Format the records from their start through the line containing "stood (718, 820)", inclusive, as a two-column CSV with the columns text and value. Give one row for each record's text and its answer, with each in a single quoted field and line breaks replaced by spaces.

Excerpt from a dataset
>>>
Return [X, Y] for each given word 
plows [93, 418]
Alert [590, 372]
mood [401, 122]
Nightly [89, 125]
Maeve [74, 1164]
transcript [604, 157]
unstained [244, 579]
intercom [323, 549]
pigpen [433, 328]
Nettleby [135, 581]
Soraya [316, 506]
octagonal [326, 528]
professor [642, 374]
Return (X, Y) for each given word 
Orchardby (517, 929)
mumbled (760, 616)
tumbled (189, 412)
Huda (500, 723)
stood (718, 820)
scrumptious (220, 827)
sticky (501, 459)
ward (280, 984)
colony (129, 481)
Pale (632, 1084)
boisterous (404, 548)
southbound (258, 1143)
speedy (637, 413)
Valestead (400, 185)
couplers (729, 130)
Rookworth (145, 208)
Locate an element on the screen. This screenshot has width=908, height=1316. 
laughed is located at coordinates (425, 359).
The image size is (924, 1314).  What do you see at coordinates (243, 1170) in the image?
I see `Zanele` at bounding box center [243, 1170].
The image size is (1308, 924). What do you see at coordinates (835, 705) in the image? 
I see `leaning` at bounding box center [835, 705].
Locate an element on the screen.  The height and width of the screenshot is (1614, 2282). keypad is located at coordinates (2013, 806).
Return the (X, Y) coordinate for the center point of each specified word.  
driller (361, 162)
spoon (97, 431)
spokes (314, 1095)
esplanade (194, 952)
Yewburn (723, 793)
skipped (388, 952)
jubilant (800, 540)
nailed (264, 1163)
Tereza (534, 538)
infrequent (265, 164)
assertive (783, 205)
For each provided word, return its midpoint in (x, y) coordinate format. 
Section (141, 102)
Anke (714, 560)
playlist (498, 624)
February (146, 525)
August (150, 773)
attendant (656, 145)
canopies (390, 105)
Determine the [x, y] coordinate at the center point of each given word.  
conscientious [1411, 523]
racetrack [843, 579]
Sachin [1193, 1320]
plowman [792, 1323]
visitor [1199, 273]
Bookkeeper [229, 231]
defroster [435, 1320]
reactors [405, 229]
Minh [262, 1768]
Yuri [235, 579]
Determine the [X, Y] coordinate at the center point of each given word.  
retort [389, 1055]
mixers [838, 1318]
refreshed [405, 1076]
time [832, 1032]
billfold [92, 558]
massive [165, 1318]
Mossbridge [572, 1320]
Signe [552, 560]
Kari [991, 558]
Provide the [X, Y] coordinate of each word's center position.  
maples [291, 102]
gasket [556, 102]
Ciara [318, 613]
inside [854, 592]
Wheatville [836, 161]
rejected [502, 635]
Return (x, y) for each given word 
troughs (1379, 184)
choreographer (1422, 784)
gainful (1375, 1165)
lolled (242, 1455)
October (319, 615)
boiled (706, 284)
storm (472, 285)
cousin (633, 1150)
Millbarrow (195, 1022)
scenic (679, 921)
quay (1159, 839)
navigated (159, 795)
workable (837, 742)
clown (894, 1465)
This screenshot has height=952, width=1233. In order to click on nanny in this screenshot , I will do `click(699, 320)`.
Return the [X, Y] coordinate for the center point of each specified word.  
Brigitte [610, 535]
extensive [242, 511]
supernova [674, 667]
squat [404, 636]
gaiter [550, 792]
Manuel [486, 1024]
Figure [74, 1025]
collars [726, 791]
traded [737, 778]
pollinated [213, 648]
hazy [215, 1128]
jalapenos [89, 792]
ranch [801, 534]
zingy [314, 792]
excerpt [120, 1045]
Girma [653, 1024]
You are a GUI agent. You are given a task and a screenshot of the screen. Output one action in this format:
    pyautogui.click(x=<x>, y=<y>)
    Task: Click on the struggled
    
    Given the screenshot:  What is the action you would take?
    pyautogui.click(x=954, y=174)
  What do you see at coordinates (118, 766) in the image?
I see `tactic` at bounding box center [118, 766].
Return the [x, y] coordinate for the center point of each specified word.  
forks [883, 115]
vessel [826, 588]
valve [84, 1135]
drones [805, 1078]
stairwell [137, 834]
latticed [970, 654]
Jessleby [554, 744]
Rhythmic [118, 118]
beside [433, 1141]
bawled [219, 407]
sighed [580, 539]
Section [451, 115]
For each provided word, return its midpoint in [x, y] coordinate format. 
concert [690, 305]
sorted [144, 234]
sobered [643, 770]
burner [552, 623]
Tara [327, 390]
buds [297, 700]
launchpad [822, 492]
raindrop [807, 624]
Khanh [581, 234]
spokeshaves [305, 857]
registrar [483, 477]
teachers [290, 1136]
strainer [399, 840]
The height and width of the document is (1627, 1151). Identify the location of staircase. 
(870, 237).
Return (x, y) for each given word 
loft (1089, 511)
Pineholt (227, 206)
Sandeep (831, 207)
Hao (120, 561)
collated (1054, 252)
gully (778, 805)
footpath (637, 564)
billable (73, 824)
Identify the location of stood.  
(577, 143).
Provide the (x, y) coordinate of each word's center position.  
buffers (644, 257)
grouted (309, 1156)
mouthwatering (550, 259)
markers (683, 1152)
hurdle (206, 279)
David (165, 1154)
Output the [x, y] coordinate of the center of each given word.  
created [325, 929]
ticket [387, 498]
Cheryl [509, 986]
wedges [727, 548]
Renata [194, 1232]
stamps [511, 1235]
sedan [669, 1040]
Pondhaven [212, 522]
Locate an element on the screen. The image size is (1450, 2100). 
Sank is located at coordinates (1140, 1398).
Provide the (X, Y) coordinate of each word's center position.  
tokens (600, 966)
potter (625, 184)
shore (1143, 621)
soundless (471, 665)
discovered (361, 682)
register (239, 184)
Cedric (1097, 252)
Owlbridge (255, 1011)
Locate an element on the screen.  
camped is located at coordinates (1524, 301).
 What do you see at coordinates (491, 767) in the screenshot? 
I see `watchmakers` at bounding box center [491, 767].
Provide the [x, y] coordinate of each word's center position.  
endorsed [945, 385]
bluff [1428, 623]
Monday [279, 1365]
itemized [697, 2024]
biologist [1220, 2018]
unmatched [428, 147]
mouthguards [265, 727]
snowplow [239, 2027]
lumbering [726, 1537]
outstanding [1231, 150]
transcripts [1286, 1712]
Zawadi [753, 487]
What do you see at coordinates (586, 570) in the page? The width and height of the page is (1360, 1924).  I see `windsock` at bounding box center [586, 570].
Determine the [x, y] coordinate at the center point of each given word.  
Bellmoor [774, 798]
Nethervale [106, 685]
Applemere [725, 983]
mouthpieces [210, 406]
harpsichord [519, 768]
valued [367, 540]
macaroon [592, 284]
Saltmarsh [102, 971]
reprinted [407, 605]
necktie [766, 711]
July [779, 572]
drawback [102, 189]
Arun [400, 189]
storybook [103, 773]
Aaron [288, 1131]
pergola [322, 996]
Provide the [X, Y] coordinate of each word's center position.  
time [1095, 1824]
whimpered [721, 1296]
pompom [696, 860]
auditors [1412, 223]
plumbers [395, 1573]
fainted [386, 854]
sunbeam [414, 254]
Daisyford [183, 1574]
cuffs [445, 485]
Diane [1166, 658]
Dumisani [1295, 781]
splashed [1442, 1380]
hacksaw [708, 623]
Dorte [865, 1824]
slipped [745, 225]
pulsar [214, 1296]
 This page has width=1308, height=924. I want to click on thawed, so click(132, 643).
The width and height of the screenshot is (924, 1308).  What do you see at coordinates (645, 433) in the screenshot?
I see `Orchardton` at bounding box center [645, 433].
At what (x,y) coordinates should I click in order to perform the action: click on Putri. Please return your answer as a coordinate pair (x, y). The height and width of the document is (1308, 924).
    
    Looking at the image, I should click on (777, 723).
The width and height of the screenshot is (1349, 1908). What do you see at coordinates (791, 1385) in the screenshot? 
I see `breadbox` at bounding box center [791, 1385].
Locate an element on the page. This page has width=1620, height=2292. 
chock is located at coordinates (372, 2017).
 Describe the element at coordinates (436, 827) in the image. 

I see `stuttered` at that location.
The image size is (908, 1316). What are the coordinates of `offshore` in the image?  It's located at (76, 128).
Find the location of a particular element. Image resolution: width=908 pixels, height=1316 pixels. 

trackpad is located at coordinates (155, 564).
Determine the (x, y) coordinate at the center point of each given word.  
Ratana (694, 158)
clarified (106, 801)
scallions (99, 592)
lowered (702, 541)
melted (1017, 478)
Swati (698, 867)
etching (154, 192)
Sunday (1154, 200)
<<<
## Solved problem
text,value
"Return [X, Y] for each given word plows","[93, 418]"
"Alert","[590, 372]"
"mood","[401, 122]"
"Nightly","[89, 125]"
"Maeve","[74, 1164]"
"transcript","[604, 157]"
"unstained","[244, 579]"
"intercom","[323, 549]"
"pigpen","[433, 328]"
"Nettleby","[135, 581]"
"Soraya","[316, 506]"
"octagonal","[326, 528]"
"professor","[642, 374]"
"Return (X, Y) for each given word Orchardby","(517, 929)"
"mumbled","(760, 616)"
"tumbled","(189, 412)"
"Huda","(500, 723)"
"stood","(718, 820)"